The copy you print must match the listing exactly, with its pictures removed.
┌──
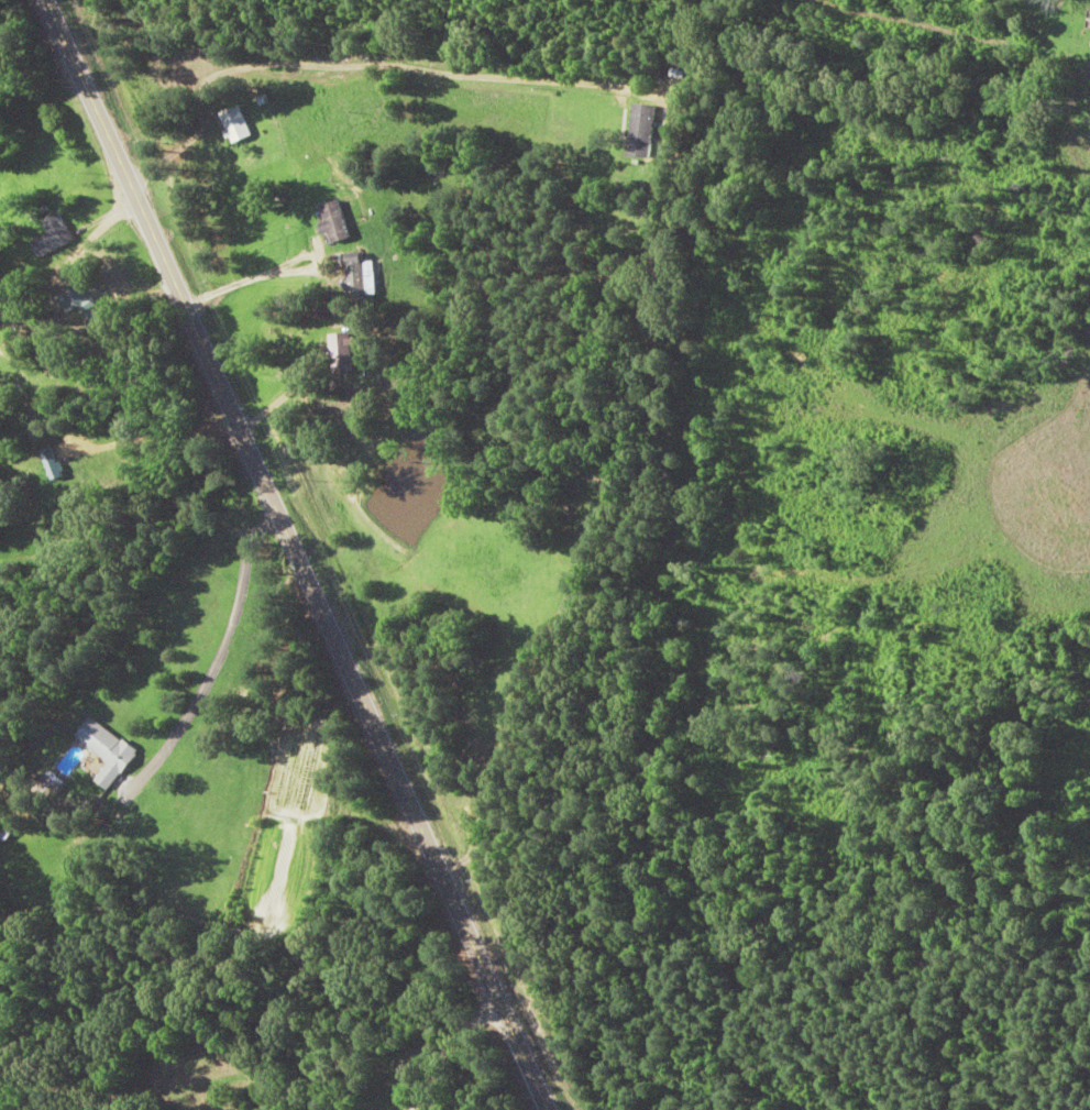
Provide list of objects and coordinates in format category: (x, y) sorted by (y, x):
building: (233, 125)
building: (640, 130)
building: (332, 221)
building: (52, 236)
building: (356, 275)
road: (82, 298)
building: (341, 351)
road: (294, 551)
building: (106, 750)

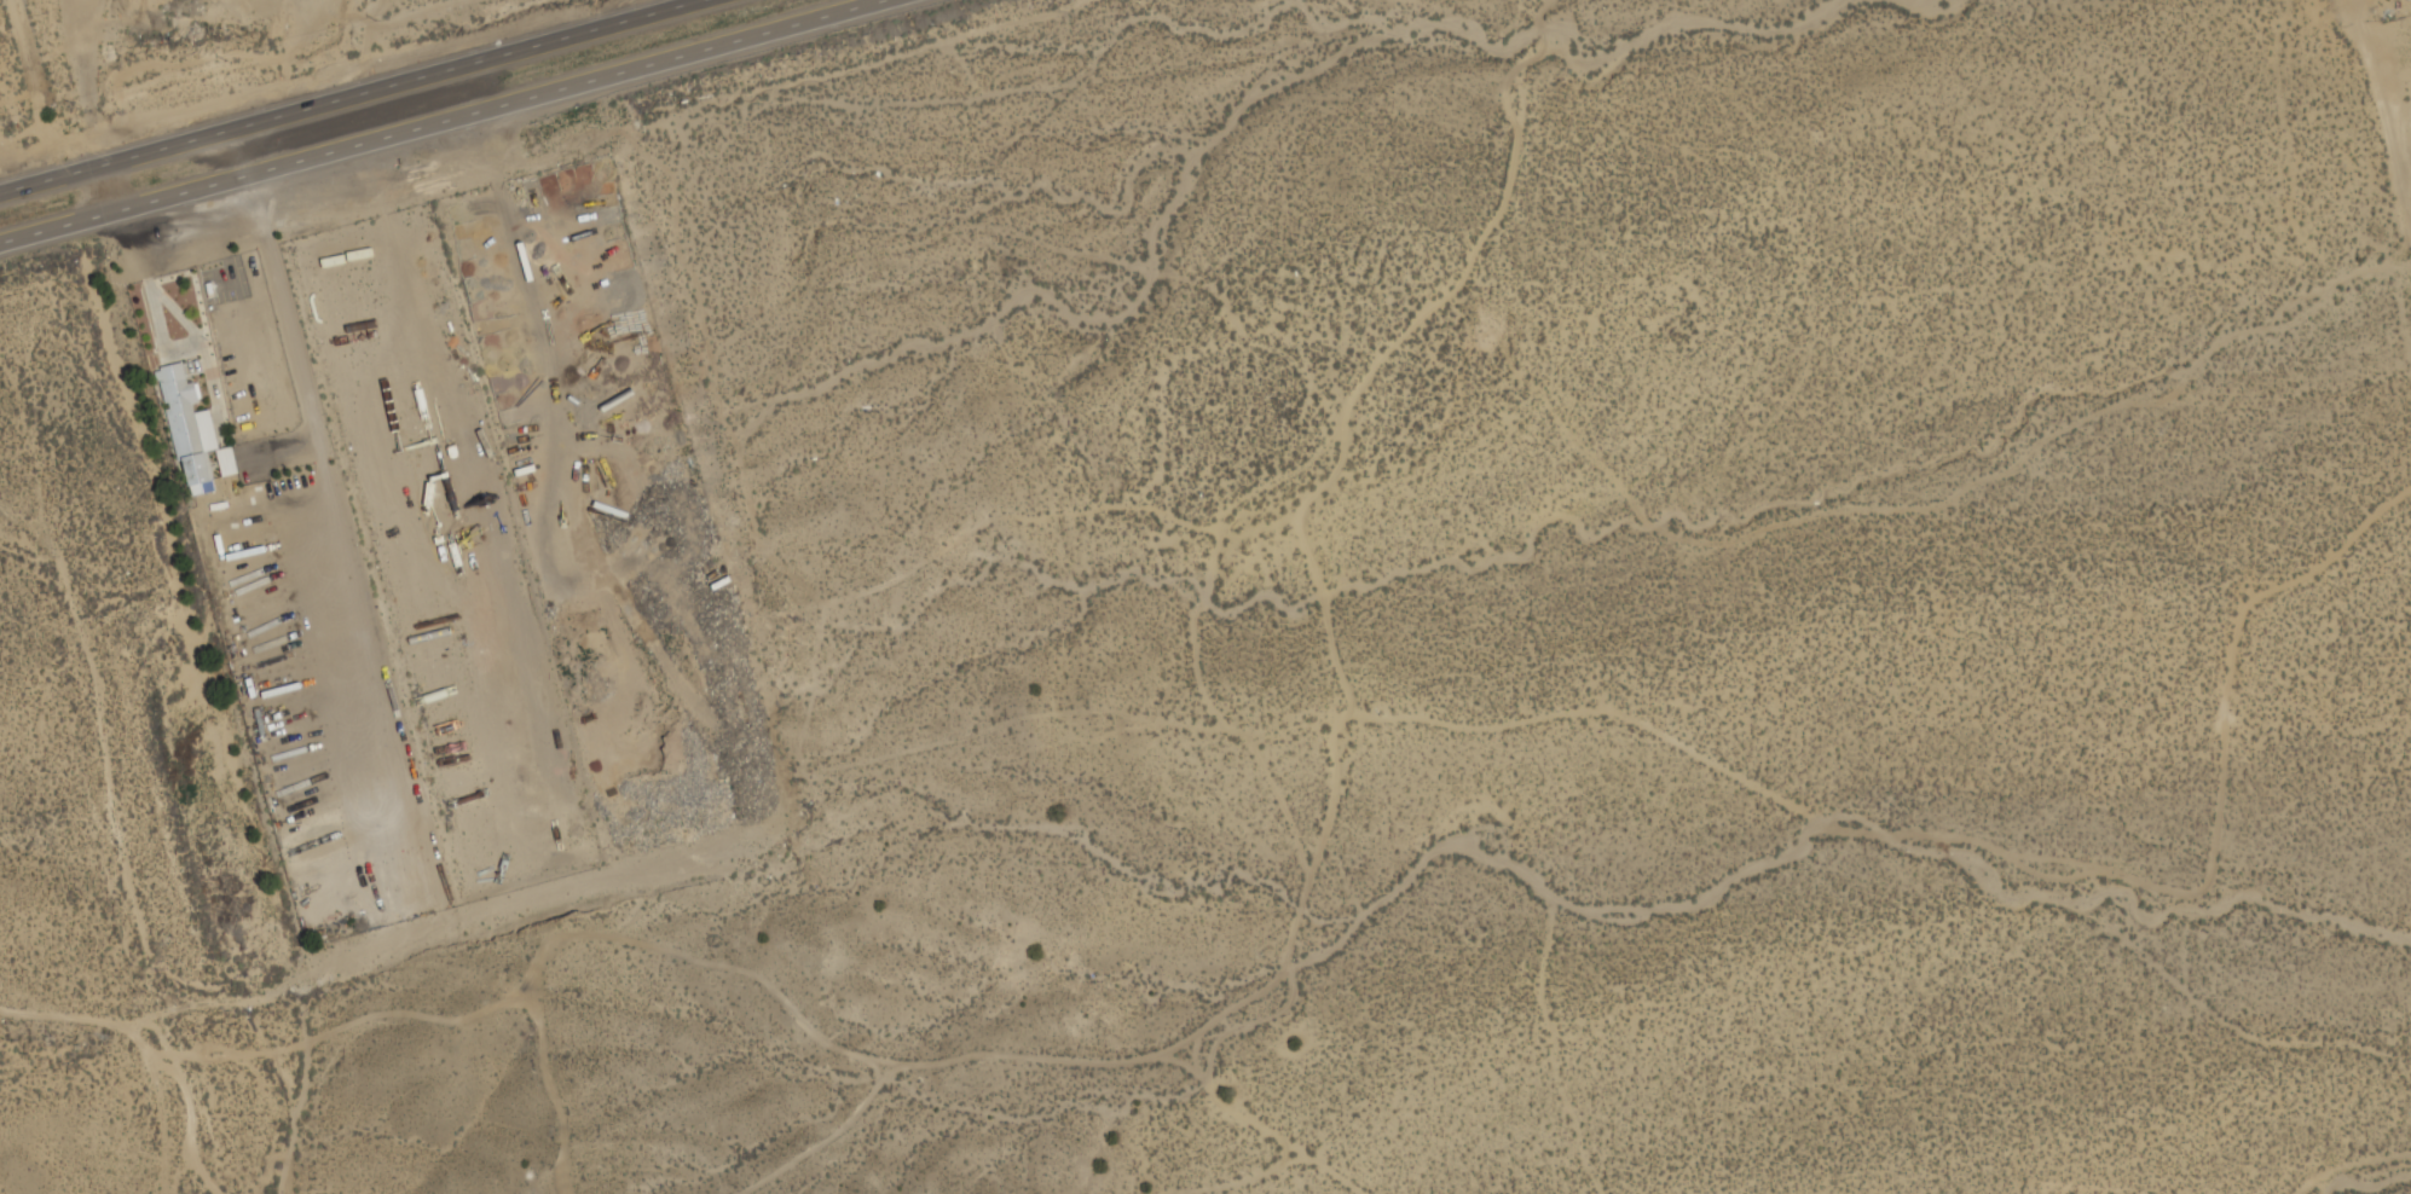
└──
→ **OUTPUT**
Provide list of objects and coordinates in format category: (x, y) sorted by (y, x):
building: (233, 125)
building: (640, 130)
building: (332, 221)
building: (52, 236)
building: (356, 275)
road: (82, 298)
building: (341, 351)
road: (294, 551)
building: (106, 750)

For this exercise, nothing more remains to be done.